*The task:* Repeat exactly the lines from the start of the records below through the line that contains "RELAY pin VCC: 3V3 -> none", including both.

Segment Open

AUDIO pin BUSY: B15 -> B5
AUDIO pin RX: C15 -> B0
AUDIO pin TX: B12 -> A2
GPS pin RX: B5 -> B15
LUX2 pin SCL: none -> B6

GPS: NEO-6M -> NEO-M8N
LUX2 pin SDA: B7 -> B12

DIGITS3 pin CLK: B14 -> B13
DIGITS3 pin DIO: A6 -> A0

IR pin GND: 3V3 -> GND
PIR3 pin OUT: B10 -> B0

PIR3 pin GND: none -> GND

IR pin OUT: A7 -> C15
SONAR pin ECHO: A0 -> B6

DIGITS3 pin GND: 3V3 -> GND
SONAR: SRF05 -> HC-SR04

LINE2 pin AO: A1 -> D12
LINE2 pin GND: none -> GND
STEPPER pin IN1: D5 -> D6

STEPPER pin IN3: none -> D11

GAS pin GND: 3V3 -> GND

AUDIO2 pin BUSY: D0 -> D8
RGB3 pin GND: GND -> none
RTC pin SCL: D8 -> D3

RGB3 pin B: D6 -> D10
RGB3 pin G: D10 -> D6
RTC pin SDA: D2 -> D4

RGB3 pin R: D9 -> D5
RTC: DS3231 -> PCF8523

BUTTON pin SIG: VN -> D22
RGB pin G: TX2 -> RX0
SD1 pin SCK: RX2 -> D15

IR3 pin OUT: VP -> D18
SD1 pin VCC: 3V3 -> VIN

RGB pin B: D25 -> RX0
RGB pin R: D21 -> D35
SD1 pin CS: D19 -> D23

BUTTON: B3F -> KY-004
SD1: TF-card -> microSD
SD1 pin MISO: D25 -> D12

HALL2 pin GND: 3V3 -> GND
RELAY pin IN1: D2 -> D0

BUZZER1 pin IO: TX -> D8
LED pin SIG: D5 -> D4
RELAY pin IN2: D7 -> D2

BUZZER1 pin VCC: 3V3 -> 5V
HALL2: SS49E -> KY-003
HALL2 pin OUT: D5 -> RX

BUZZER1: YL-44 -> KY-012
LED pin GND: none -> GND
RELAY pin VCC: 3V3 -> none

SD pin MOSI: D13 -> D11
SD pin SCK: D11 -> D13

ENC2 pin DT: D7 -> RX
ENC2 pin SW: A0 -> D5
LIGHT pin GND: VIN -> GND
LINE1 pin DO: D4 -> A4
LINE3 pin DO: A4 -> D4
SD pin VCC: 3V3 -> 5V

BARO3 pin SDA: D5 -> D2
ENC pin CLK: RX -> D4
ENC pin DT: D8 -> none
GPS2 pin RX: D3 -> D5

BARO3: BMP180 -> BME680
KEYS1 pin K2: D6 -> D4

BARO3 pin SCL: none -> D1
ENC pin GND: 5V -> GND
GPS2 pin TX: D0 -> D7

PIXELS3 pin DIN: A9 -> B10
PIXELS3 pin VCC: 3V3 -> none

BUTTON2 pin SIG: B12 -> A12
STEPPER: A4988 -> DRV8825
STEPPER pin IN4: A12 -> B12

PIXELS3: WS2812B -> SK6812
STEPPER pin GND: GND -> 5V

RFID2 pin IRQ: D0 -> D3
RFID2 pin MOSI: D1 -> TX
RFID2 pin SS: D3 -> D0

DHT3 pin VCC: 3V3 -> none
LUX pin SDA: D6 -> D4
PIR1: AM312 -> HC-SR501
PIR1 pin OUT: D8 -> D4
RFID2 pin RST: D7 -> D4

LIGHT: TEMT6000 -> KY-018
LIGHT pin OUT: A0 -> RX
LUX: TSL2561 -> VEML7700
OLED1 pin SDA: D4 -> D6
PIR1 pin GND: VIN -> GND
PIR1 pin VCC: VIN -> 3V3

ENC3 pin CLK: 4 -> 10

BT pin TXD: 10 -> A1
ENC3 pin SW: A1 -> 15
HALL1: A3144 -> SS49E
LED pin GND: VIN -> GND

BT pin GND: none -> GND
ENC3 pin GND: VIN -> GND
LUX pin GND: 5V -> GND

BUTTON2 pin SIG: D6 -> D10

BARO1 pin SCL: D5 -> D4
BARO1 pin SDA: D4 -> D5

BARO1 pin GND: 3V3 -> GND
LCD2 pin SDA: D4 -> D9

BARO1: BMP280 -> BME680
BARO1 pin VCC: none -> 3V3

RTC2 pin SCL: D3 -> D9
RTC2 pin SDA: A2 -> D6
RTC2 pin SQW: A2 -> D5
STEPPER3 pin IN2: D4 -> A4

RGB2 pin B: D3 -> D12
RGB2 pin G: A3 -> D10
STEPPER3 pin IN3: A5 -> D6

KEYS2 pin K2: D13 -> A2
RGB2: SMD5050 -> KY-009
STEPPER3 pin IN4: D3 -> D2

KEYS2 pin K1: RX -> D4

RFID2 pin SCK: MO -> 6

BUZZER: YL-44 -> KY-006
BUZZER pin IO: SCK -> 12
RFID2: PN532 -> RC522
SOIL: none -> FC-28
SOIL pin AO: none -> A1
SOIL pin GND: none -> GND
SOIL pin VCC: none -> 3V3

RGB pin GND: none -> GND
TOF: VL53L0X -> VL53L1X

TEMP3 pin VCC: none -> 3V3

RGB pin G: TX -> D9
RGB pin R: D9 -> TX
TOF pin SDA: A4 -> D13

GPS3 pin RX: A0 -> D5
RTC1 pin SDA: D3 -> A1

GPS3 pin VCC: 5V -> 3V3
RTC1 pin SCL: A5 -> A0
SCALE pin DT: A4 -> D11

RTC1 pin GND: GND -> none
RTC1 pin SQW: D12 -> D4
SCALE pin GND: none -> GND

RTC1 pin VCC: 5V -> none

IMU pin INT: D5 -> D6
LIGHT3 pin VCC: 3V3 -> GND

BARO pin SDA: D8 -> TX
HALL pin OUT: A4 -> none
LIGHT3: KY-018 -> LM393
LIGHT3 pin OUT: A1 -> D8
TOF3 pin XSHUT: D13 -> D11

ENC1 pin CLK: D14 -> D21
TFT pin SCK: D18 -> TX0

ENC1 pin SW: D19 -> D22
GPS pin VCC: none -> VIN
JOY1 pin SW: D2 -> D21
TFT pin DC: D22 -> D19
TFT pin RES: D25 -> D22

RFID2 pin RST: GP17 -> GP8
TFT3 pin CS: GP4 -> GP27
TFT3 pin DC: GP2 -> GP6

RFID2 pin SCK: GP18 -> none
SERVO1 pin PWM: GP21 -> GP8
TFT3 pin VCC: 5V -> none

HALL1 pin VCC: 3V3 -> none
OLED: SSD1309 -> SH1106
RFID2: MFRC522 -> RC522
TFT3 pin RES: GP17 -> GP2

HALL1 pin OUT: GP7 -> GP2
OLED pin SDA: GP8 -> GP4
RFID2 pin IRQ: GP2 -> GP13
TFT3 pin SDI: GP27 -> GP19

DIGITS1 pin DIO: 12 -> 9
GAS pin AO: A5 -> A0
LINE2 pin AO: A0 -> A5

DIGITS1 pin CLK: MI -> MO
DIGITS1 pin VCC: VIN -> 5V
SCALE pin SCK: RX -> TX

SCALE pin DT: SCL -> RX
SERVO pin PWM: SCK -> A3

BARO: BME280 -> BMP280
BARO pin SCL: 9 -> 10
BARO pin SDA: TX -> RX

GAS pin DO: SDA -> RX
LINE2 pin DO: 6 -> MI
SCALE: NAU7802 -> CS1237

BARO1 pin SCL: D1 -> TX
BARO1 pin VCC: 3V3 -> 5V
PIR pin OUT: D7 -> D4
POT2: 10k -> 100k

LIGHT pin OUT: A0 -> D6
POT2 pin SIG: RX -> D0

Segment Closed

*Answer to the problem:*
AUDIO pin BUSY: B15 -> B5
AUDIO pin RX: C15 -> B0
AUDIO pin TX: B12 -> A2
GPS pin RX: B5 -> B15
LUX2 pin SCL: none -> B6

GPS: NEO-6M -> NEO-M8N
LUX2 pin SDA: B7 -> B12

DIGITS3 pin CLK: B14 -> B13
DIGITS3 pin DIO: A6 -> A0

IR pin GND: 3V3 -> GND
PIR3 pin OUT: B10 -> B0

PIR3 pin GND: none -> GND

IR pin OUT: A7 -> C15
SONAR pin ECHO: A0 -> B6

DIGITS3 pin GND: 3V3 -> GND
SONAR: SRF05 -> HC-SR04

LINE2 pin AO: A1 -> D12
LINE2 pin GND: none -> GND
STEPPER pin IN1: D5 -> D6

STEPPER pin IN3: none -> D11

GAS pin GND: 3V3 -> GND

AUDIO2 pin BUSY: D0 -> D8
RGB3 pin GND: GND -> none
RTC pin SCL: D8 -> D3

RGB3 pin B: D6 -> D10
RGB3 pin G: D10 -> D6
RTC pin SDA: D2 -> D4

RGB3 pin R: D9 -> D5
RTC: DS3231 -> PCF8523

BUTTON pin SIG: VN -> D22
RGB pin G: TX2 -> RX0
SD1 pin SCK: RX2 -> D15

IR3 pin OUT: VP -> D18
SD1 pin VCC: 3V3 -> VIN

RGB pin B: D25 -> RX0
RGB pin R: D21 -> D35
SD1 pin CS: D19 -> D23

BUTTON: B3F -> KY-004
SD1: TF-card -> microSD
SD1 pin MISO: D25 -> D12

HALL2 pin GND: 3V3 -> GND
RELAY pin IN1: D2 -> D0

BUZZER1 pin IO: TX -> D8
LED pin SIG: D5 -> D4
RELAY pin IN2: D7 -> D2

BUZZER1 pin VCC: 3V3 -> 5V
HALL2: SS49E -> KY-003
HALL2 pin OUT: D5 -> RX

BUZZER1: YL-44 -> KY-012
LED pin GND: none -> GND
RELAY pin VCC: 3V3 -> none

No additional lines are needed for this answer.